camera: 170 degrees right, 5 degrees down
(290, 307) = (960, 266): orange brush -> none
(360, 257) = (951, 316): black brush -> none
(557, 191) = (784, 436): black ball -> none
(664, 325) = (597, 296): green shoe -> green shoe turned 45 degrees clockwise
- - -
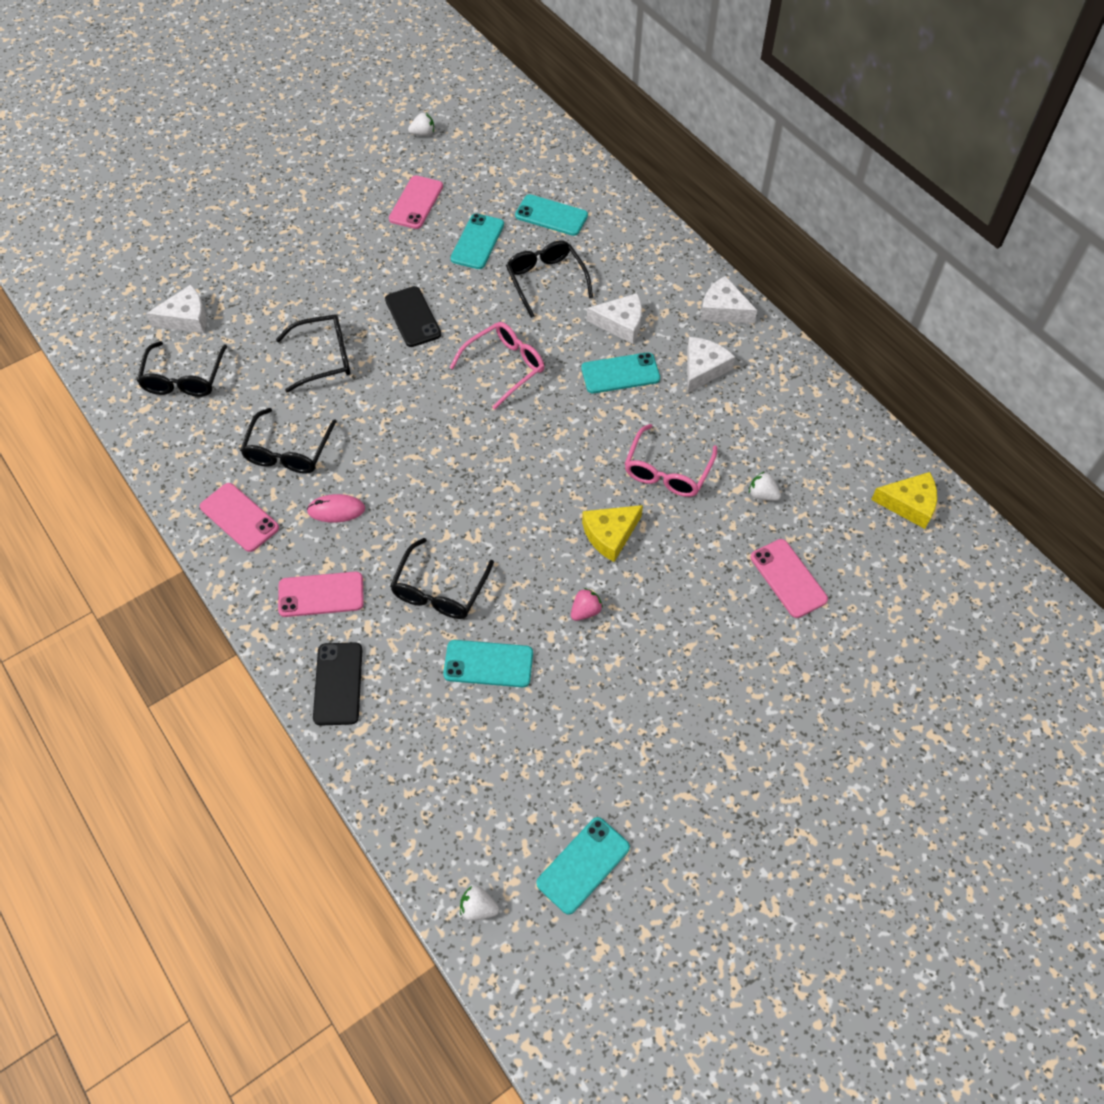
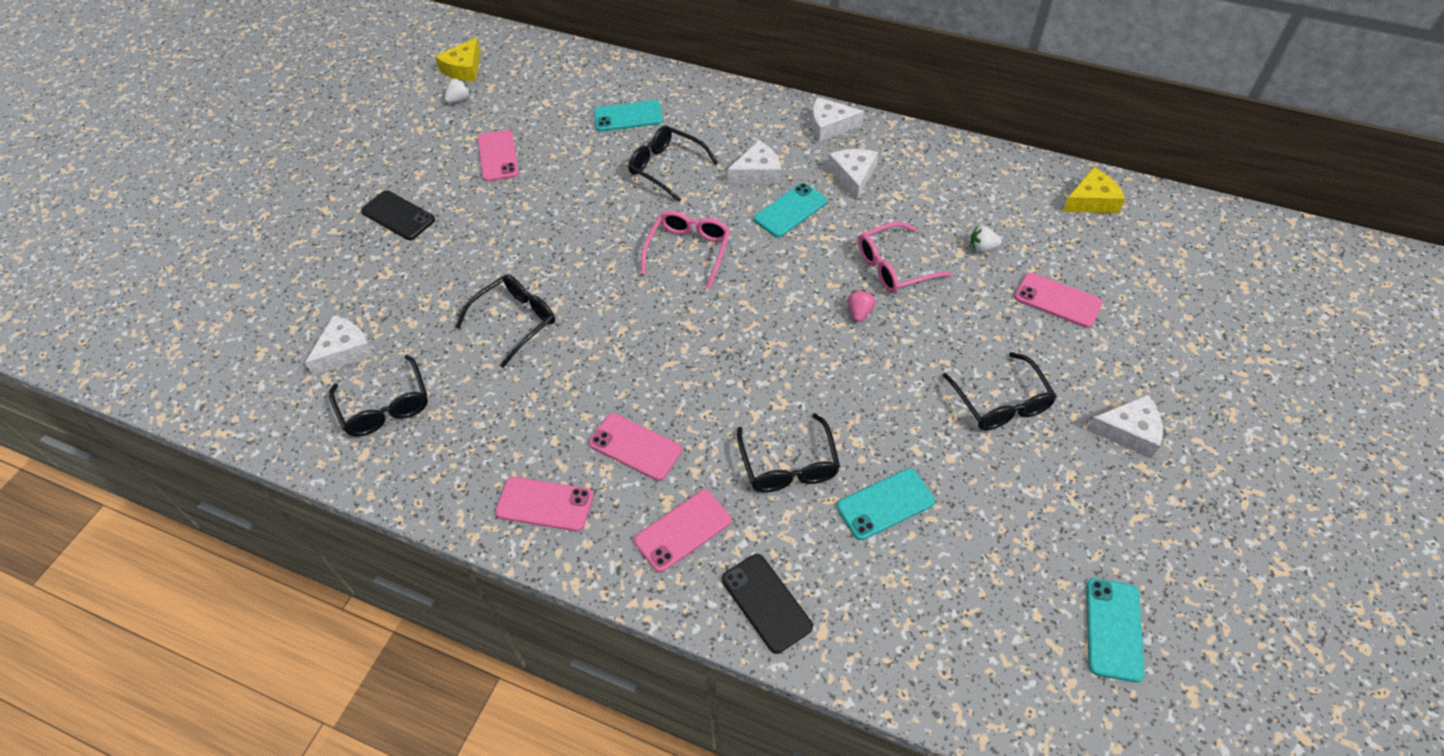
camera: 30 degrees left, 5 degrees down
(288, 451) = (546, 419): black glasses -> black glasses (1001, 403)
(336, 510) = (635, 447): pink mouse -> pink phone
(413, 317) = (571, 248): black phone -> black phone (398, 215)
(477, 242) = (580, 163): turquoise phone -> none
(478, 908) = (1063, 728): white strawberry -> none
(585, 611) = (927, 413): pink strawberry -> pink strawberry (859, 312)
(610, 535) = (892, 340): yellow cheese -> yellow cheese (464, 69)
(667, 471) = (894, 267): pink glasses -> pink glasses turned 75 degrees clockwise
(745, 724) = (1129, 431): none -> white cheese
- - -
Work item:
Write out only the lines that run from the line containing "(360, 257) = (951, 316): black brush -> none" through the line containing "(664, 325) = (597, 296): green", both included, exactly as they appear above.

Answer box:
(360, 257) = (951, 316): black brush -> none
(557, 191) = (784, 436): black ball -> none
(664, 325) = (597, 296): green shoe -> green shoe turned 45 degrees clockwise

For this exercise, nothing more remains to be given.